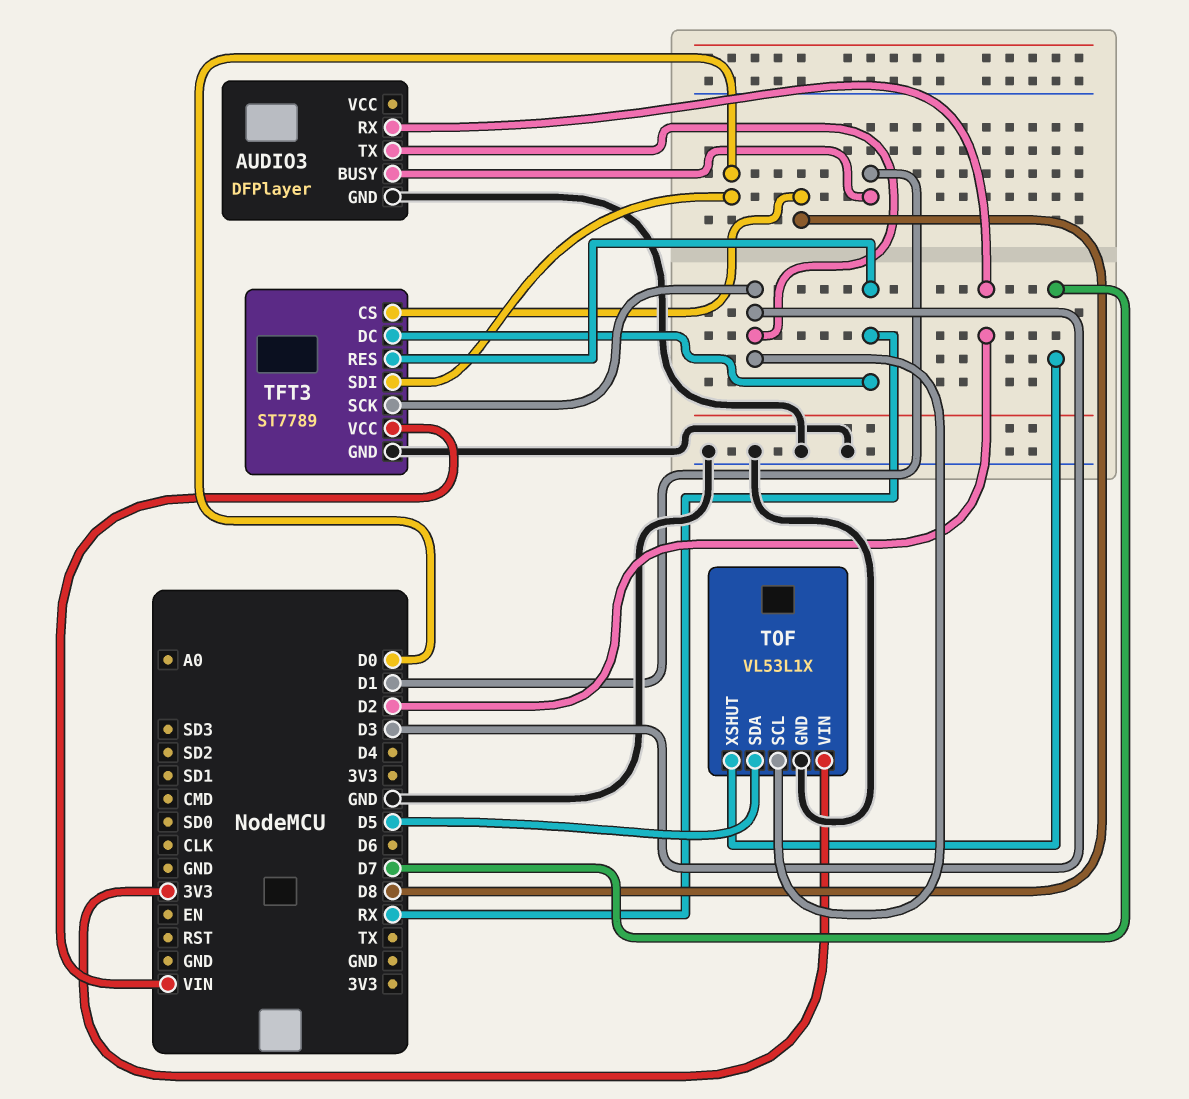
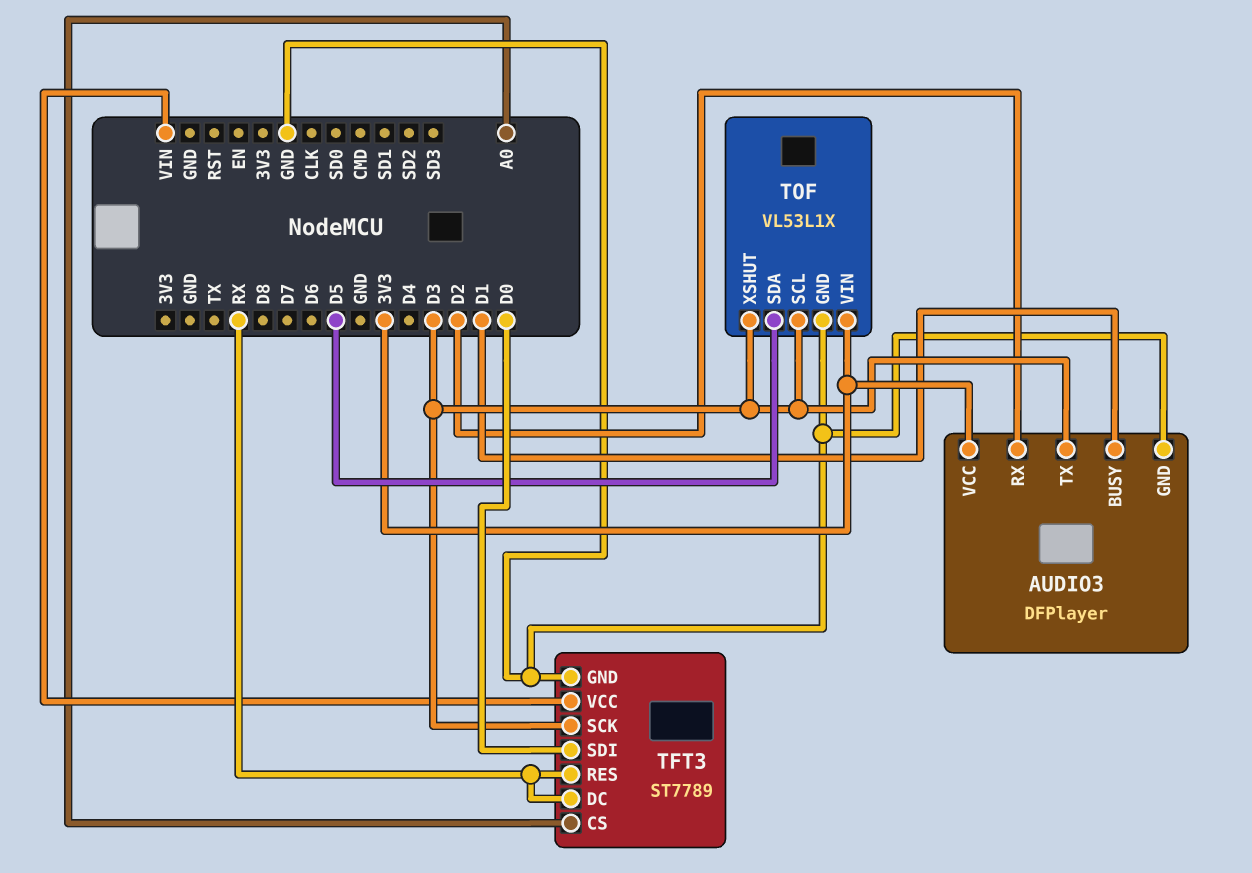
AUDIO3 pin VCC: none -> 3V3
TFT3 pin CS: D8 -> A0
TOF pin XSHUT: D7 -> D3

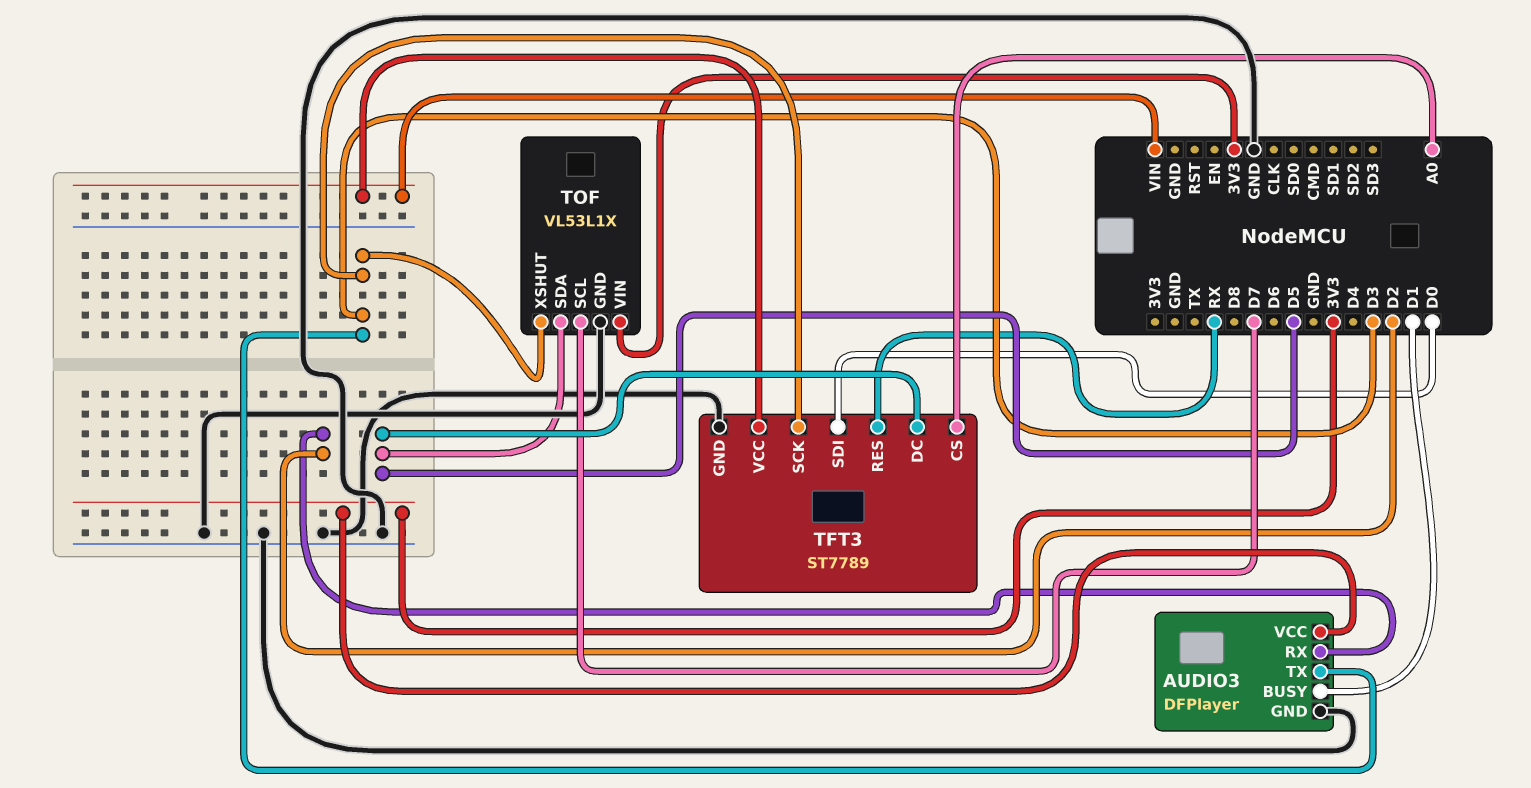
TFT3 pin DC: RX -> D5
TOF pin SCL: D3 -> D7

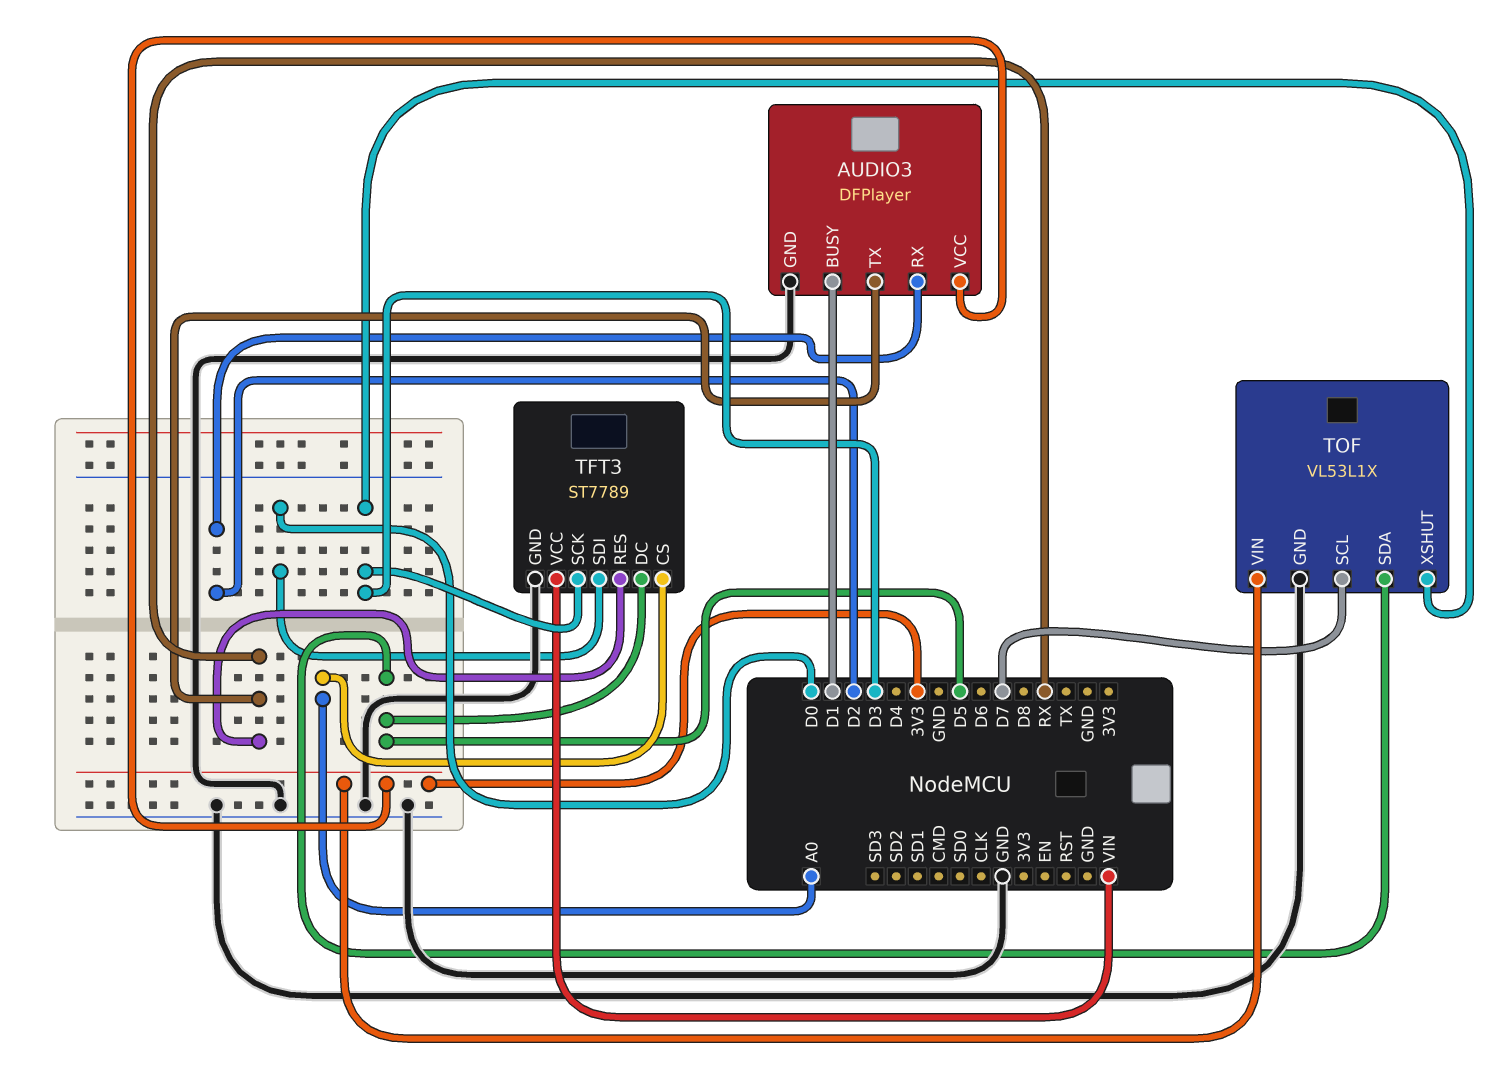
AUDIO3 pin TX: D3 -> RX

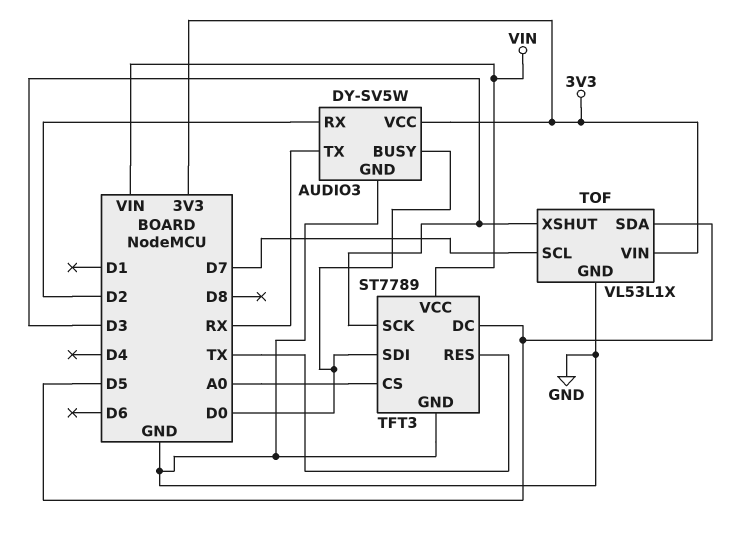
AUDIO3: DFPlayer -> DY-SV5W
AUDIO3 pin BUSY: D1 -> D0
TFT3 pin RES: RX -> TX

◇ ◇ ◇

▸ **Problem to solve**: Print the whole listing above once more, word for word, without its pictures.

▸ **Answer space**:
AUDIO3 pin VCC: none -> 3V3
TFT3 pin CS: D8 -> A0
TOF pin XSHUT: D7 -> D3

TFT3 pin DC: RX -> D5
TOF pin SCL: D3 -> D7

AUDIO3 pin TX: D3 -> RX

AUDIO3: DFPlayer -> DY-SV5W
AUDIO3 pin BUSY: D1 -> D0
TFT3 pin RES: RX -> TX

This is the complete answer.